(Extracted data)
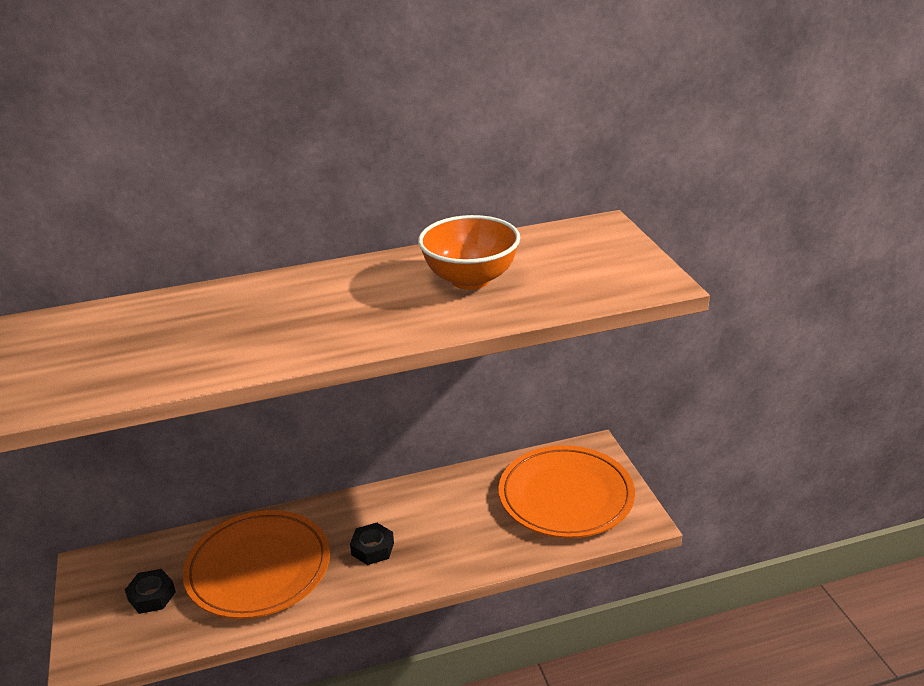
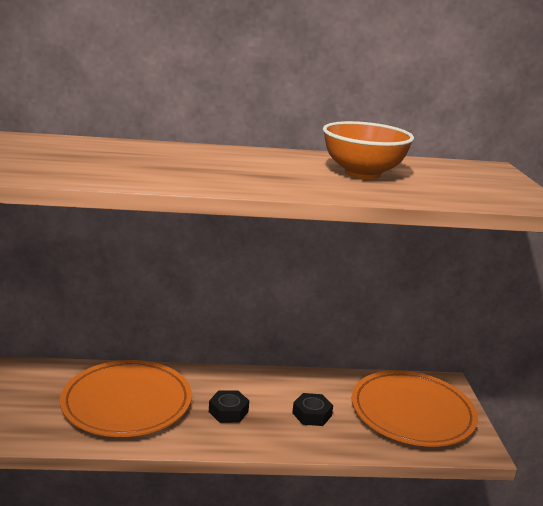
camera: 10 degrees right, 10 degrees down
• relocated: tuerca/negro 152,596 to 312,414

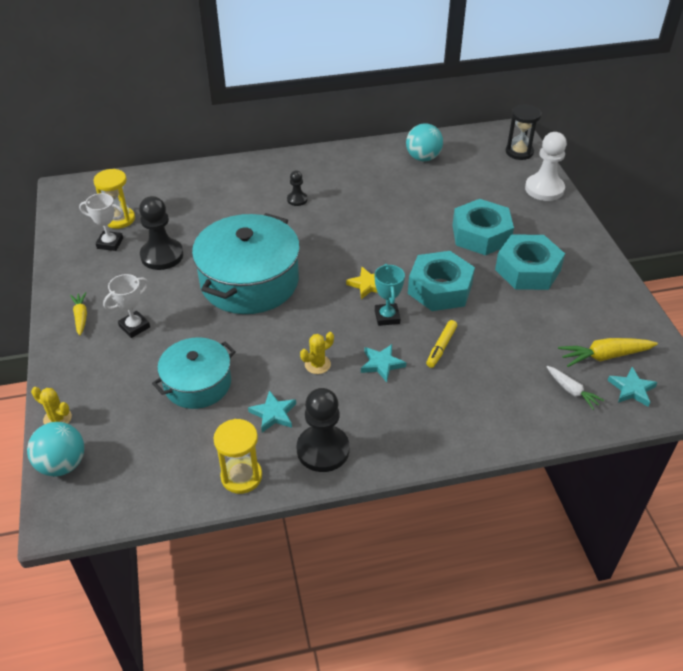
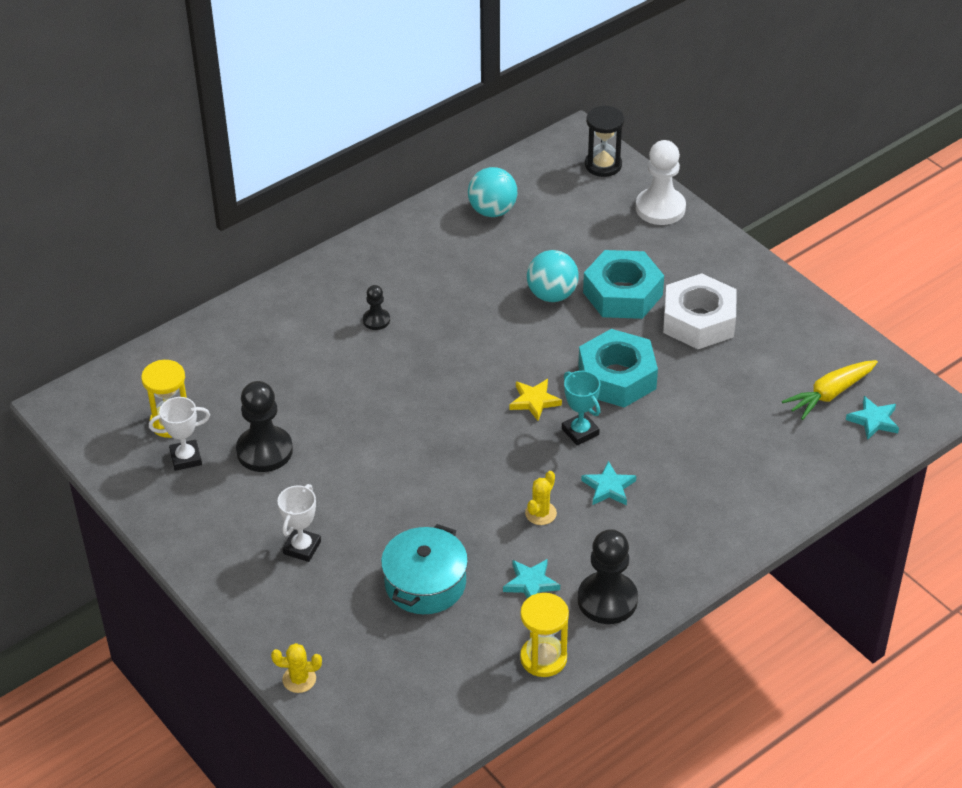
camera: 25 degrees left, 0 degrees up
• relocated: pelota/turquesa 62,464 to 552,295
• missing: zanahoria/amarillo 81,317
• missing: olla/turquesa 249,281
• missing: rotulador/amarillo 441,347
• colour: tuerca/turquesa 527,270 to tuerca/blanco 698,321
• missing: zanahoria/blanco 571,391

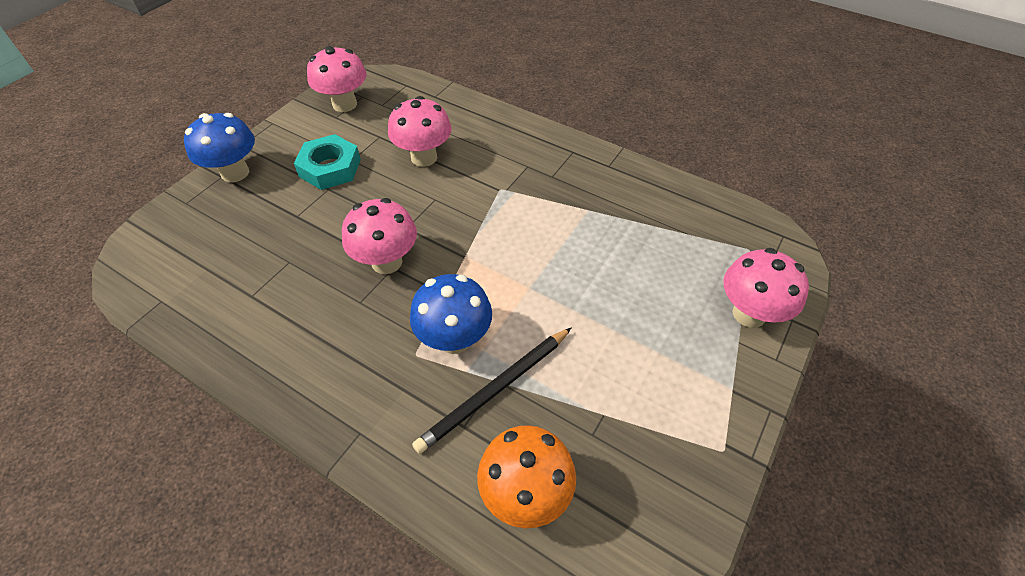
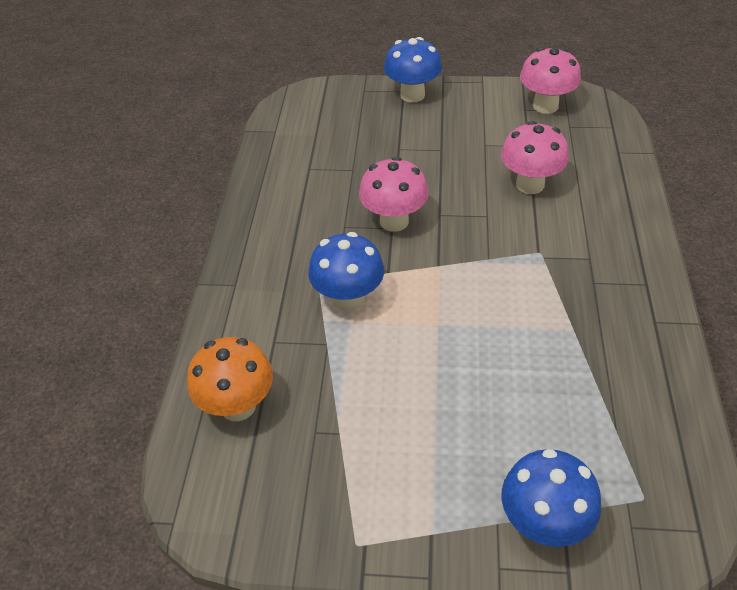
camera: 65 degrees right, 5 degrees down
• missing: tuerca/turquesa 330,168
• missing: lápiz/negro 495,390
• colour: seta/rosa 749,314 to seta/azul 543,523

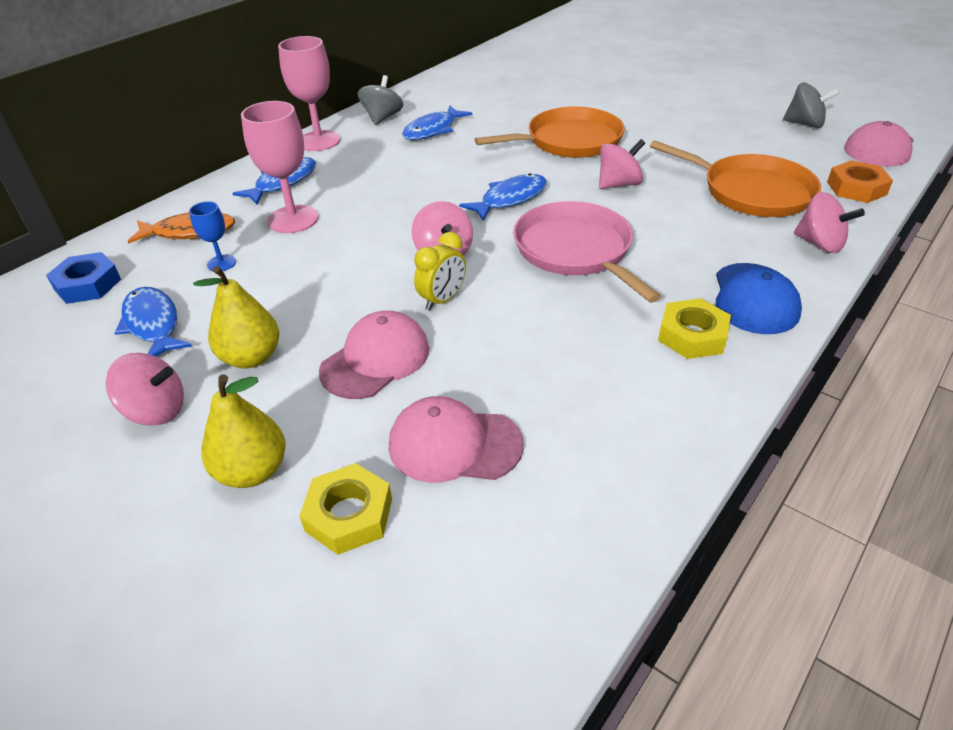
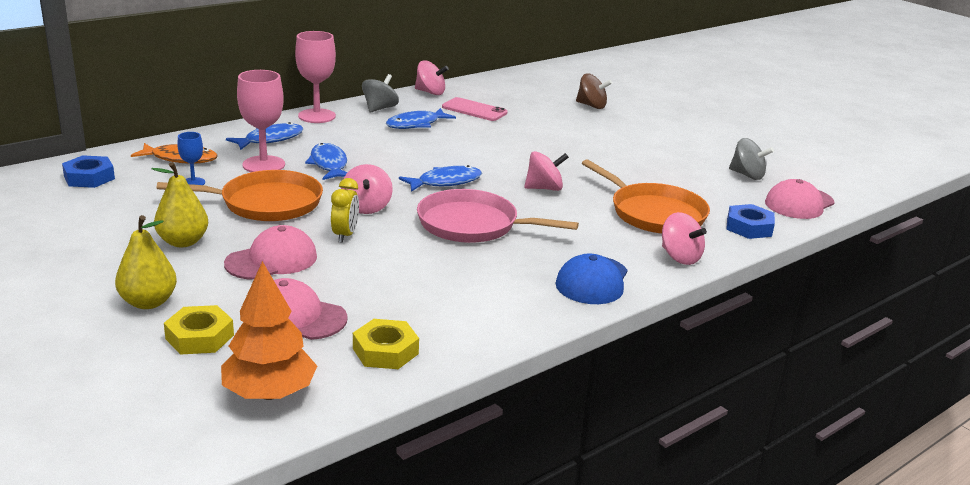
camera: 10 degrees right, 15 degrees down
• relocated: peonza/rosa 156,410 to 430,92
• relocated: pez/azul 153,324 to 329,164
• spun: despertador/amarillo 442,300 = 345,235 45 degrees counterclockwise
• relocated: sartén/naranja 569,141 to 266,203
• spun: sartén/rosa 576,251 = 473,225 60 degrees counterclockwise
• relocated: tuerca/amarillo 692,335 to 385,351
• colour: tuerca/naranja 856,188 to tuerca/azul 749,227
• appeared: árbol/naranja 269,393
• appeared: móvil/rosa 474,110
• appeared: peonza/marrón 591,106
(End Extracted data)
Write out the data precisely as given, excluding the pictures.

camera: 10 degrees right, 10 degrees down
• relocated: tuerca/negro 152,596 to 312,414

camera: 25 degrees left, 0 degrees up
• relocated: pelota/turquesa 62,464 to 552,295
• missing: zanahoria/amarillo 81,317
• missing: olla/turquesa 249,281
• missing: rotulador/amarillo 441,347
• colour: tuerca/turquesa 527,270 to tuerca/blanco 698,321
• missing: zanahoria/blanco 571,391

camera: 65 degrees right, 5 degrees down
• missing: tuerca/turquesa 330,168
• missing: lápiz/negro 495,390
• colour: seta/rosa 749,314 to seta/azul 543,523

camera: 10 degrees right, 15 degrees down
• relocated: peonza/rosa 156,410 to 430,92
• relocated: pez/azul 153,324 to 329,164
• spun: despertador/amarillo 442,300 = 345,235 45 degrees counterclockwise
• relocated: sartén/naranja 569,141 to 266,203
• spun: sartén/rosa 576,251 = 473,225 60 degrees counterclockwise
• relocated: tuerca/amarillo 692,335 to 385,351
• colour: tuerca/naranja 856,188 to tuerca/azul 749,227
• appeared: árbol/naranja 269,393
• appeared: móvil/rosa 474,110
• appeared: peonza/marrón 591,106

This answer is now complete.